Aim of the task
Restate exactly, and only, the lines from the one containing "(238, 293) = (330, 656): pink" through the end of the entries, keeping both endpoints.

Object tracking records
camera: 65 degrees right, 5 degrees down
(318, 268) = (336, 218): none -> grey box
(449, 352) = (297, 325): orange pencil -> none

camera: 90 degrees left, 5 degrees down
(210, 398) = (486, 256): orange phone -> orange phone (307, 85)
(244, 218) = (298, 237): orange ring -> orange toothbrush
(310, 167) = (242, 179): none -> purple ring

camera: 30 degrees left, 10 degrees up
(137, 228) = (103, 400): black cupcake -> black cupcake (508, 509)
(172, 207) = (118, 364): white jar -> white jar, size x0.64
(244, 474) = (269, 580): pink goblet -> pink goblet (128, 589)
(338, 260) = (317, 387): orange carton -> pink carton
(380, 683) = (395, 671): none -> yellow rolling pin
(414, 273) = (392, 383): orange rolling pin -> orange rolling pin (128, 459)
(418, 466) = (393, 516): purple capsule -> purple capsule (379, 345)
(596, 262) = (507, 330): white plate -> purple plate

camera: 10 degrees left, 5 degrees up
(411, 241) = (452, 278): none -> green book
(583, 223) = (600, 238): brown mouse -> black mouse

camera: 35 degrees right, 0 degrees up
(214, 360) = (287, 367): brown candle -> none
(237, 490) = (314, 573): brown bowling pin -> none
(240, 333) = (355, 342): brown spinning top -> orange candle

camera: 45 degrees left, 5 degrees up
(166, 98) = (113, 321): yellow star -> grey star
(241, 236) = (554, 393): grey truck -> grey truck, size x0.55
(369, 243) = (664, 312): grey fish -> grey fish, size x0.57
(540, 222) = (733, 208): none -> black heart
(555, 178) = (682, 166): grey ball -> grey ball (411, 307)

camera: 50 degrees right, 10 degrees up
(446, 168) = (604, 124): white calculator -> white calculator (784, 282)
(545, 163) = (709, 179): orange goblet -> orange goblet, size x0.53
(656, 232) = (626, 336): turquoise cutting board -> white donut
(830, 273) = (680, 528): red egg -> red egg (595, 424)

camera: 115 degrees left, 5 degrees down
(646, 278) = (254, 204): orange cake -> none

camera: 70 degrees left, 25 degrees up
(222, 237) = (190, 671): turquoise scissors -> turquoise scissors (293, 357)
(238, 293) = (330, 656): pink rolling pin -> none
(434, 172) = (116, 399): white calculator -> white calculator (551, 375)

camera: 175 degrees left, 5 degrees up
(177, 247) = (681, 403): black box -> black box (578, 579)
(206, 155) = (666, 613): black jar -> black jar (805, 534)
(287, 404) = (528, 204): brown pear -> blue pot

Finished exercise
(238, 293) = (330, 656): pink rolling pin -> none
(434, 172) = (116, 399): white calculator -> white calculator (551, 375)

camera: 175 degrees left, 5 degrees up
(177, 247) = (681, 403): black box -> black box (578, 579)
(206, 155) = (666, 613): black jar -> black jar (805, 534)
(287, 404) = (528, 204): brown pear -> blue pot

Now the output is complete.